**WORK ITEM**
Give the entries again exactly as they appear, but without the images.

# # # # #

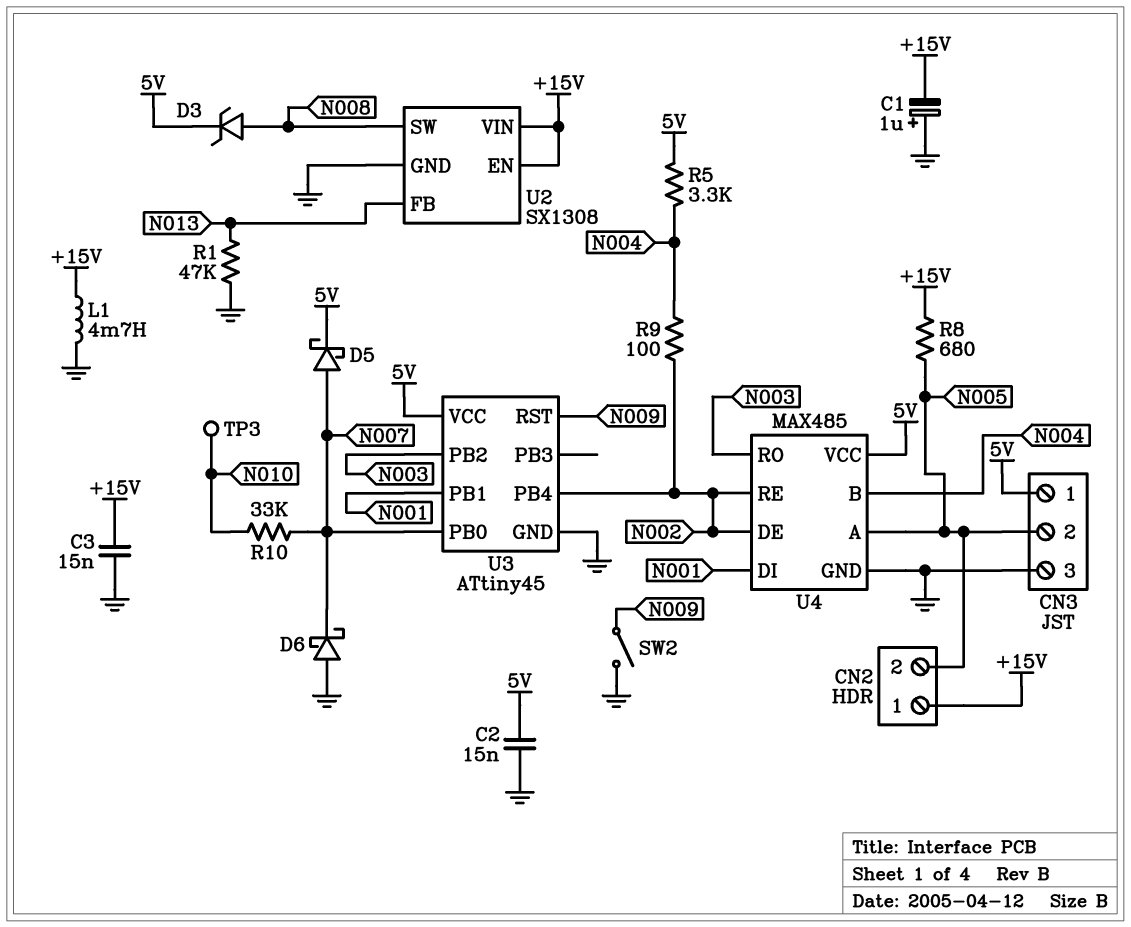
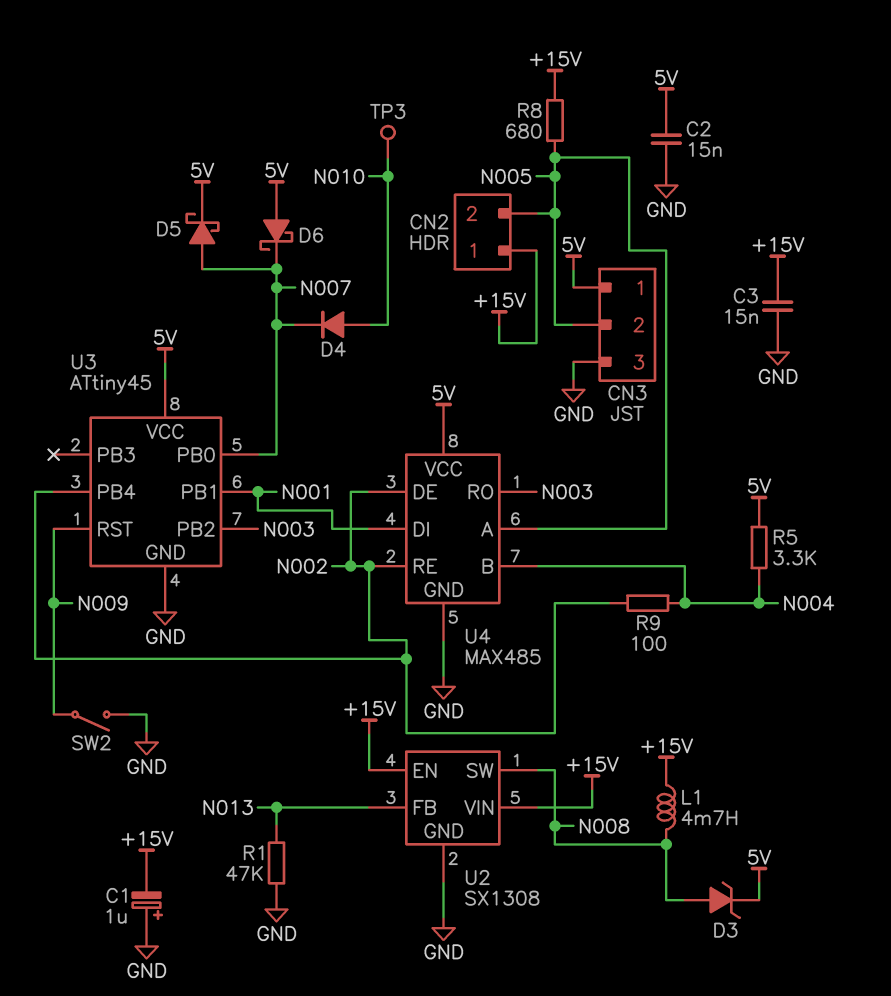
D4: none -> diode (A N010, K N007)
D6: schottky (A GND, K N007) -> schottky (A 5V, K N007)
L1: 4.7mH (+15V, GND) -> 4.7mH (+15V, N008)
R10: 33k (N007, N010) -> none

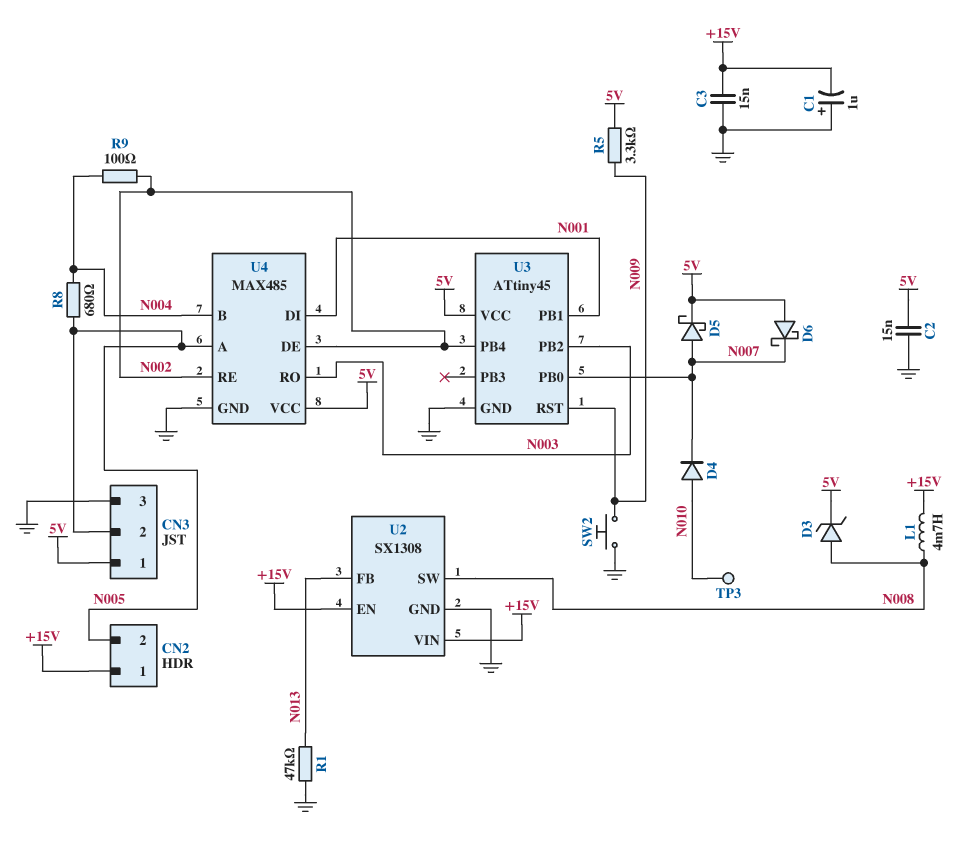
R5: 3.3k (5V, N004) -> 3.3k (5V, N009)
R8: 680 (+15V, N005) -> 680 (N004, N005)
SW2: switch (GND, N009) -> button (GND, N009)

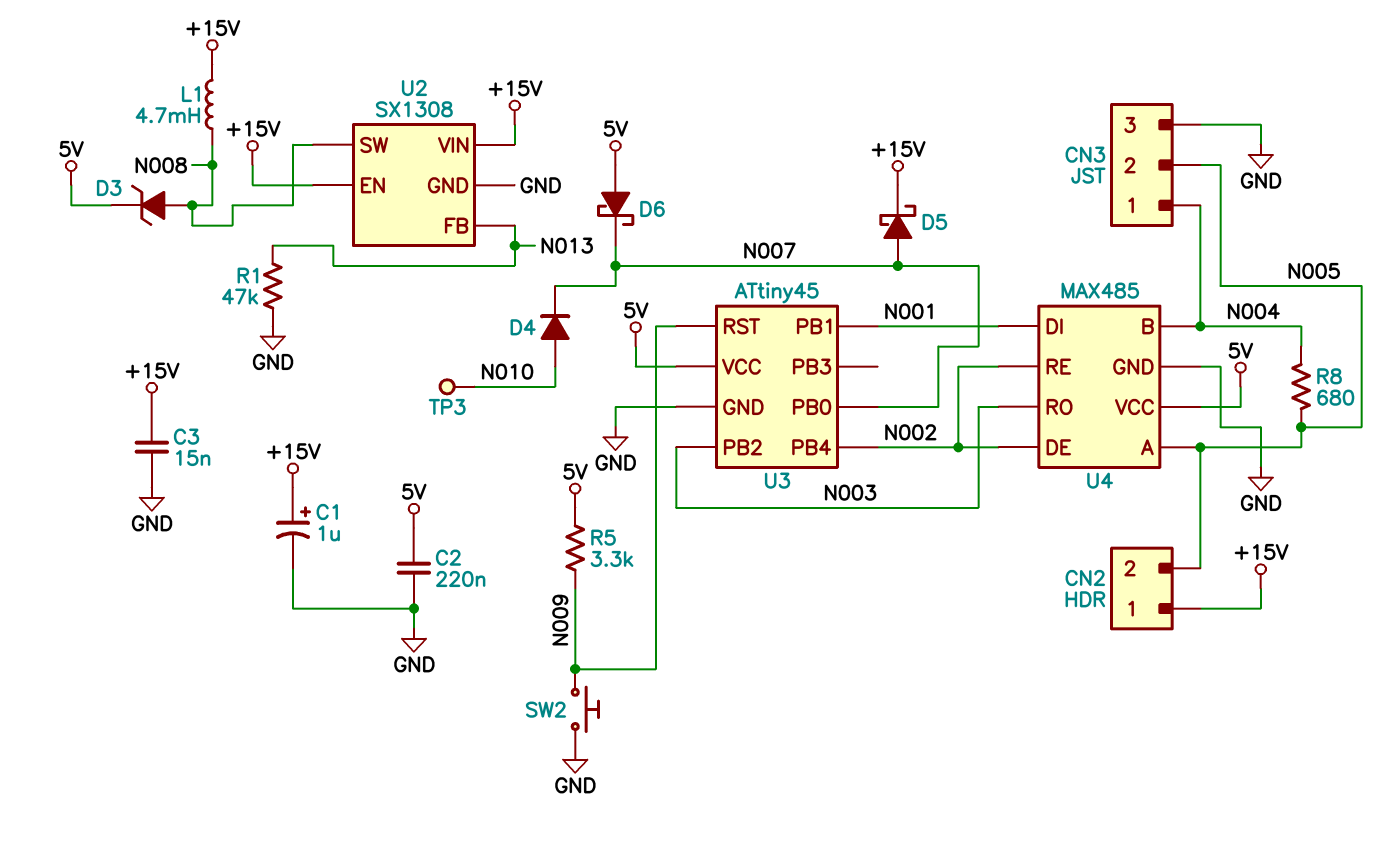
C1: 1uF (plus GND, minus +15V) -> 1uF (plus +15V, minus GND)
C2: 15nF (5V, GND) -> 220nF (5V, GND)
CN3 pin 1: 5V -> N004
D5: schottky (A N007, K 5V) -> schottky (A N007, K +15V)
R9: 100 (N002, N004) -> none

# # # # #

**RESULT OF THIS TASK**
D4: none -> diode (A N010, K N007)
D6: schottky (A GND, K N007) -> schottky (A 5V, K N007)
L1: 4.7mH (+15V, GND) -> 4.7mH (+15V, N008)
R10: 33k (N007, N010) -> none

R5: 3.3k (5V, N004) -> 3.3k (5V, N009)
R8: 680 (+15V, N005) -> 680 (N004, N005)
SW2: switch (GND, N009) -> button (GND, N009)

C1: 1uF (plus GND, minus +15V) -> 1uF (plus +15V, minus GND)
C2: 15nF (5V, GND) -> 220nF (5V, GND)
CN3 pin 1: 5V -> N004
D5: schottky (A N007, K 5V) -> schottky (A N007, K +15V)
R9: 100 (N002, N004) -> none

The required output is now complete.